> _Dataset_:
■ ■ ■ ■ ■

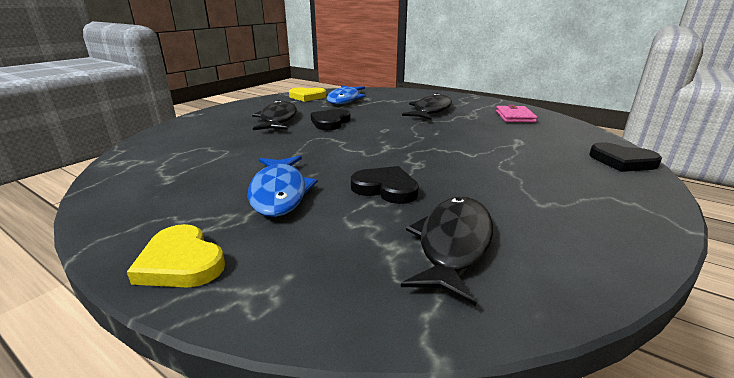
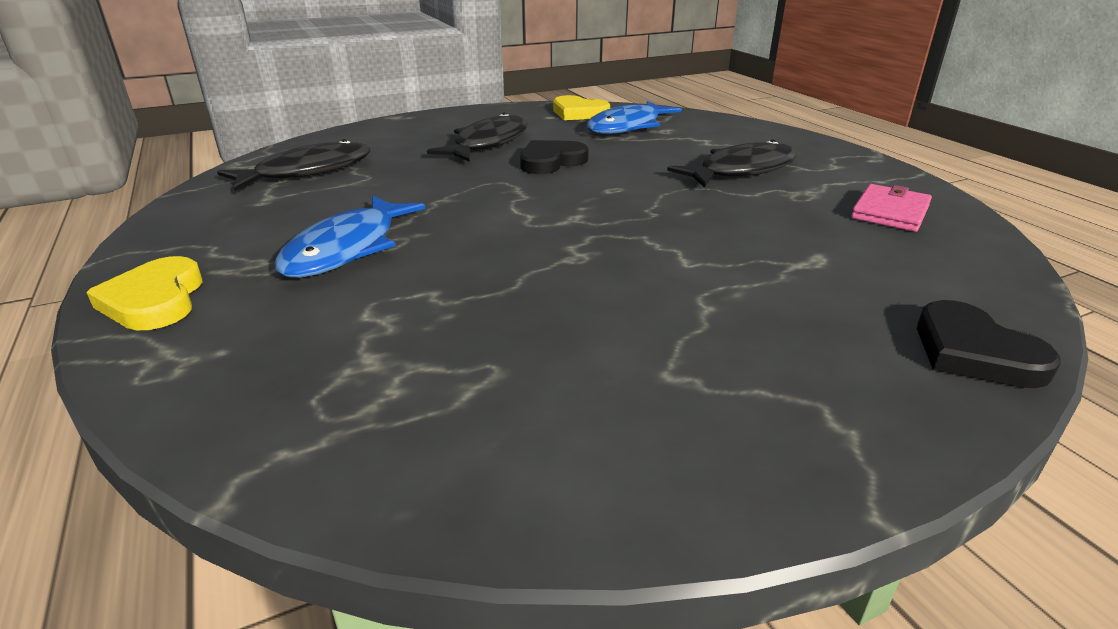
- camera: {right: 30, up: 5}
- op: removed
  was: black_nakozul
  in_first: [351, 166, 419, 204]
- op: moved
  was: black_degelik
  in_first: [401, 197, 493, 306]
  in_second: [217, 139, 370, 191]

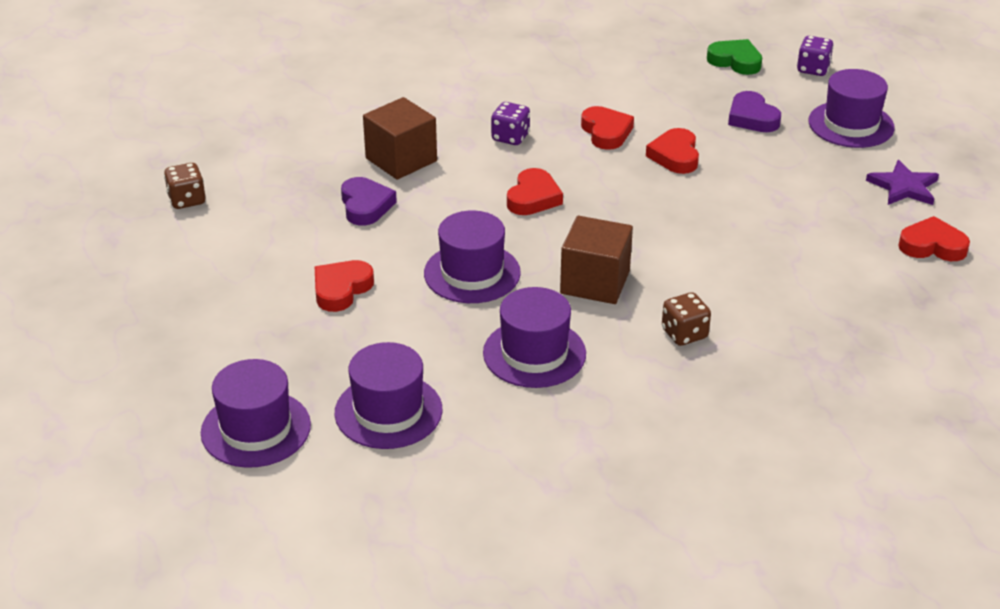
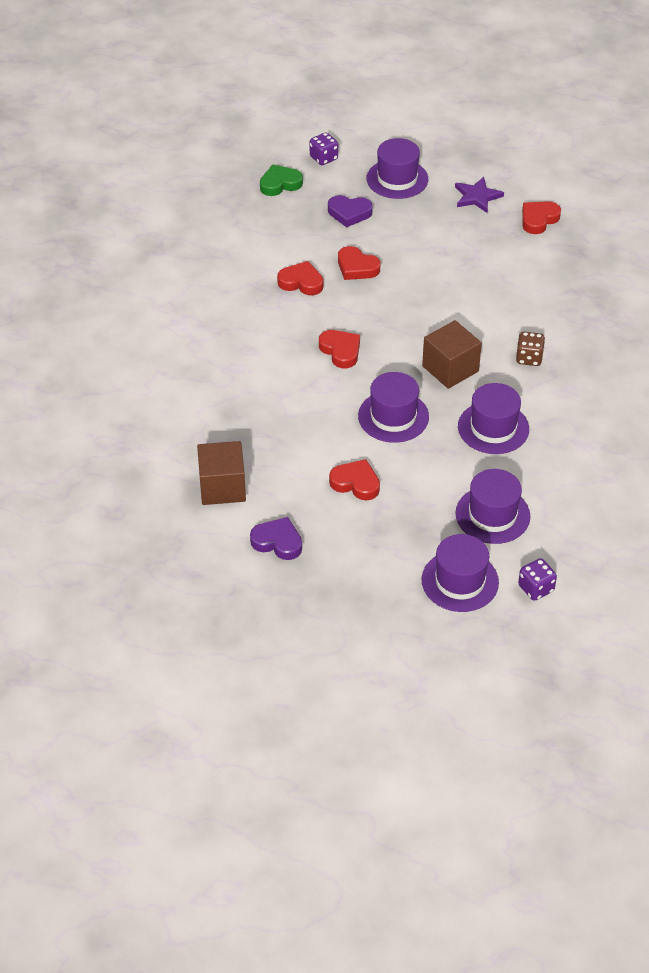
- camera: {right: -55, up: 10}
- op: removed
  was: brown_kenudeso
  in_first: [164, 163, 205, 209]
- op: turned
  was: red_nakozul
  in_first: [315, 260, 374, 312]
  in_second: [329, 459, 380, 500]
  clockwise: 135
- op: moved
  was: purple_nakozul
  in_first: [341, 177, 397, 226]
  in_second: [250, 517, 302, 560]
- op: moved
  was: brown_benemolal
  in_first: [363, 97, 437, 180]
  in_second: [197, 441, 246, 505]
- op: moved
  was: purple_kenudeso
  in_first: [491, 102, 530, 145]
  in_second: [518, 558, 557, 601]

■ ■ ■ ■ ■

> _Problem details_:
The entries are to be restated word for word, with pictures omitted.

> _Answer to this task_:
- camera: {right: 30, up: 5}
- op: removed
  was: black_nakozul
  in_first: [351, 166, 419, 204]
- op: moved
  was: black_degelik
  in_first: [401, 197, 493, 306]
  in_second: [217, 139, 370, 191]

- camera: {right: -55, up: 10}
- op: removed
  was: brown_kenudeso
  in_first: [164, 163, 205, 209]
- op: turned
  was: red_nakozul
  in_first: [315, 260, 374, 312]
  in_second: [329, 459, 380, 500]
  clockwise: 135
- op: moved
  was: purple_nakozul
  in_first: [341, 177, 397, 226]
  in_second: [250, 517, 302, 560]
- op: moved
  was: brown_benemolal
  in_first: [363, 97, 437, 180]
  in_second: [197, 441, 246, 505]
- op: moved
  was: purple_kenudeso
  in_first: [491, 102, 530, 145]
  in_second: [518, 558, 557, 601]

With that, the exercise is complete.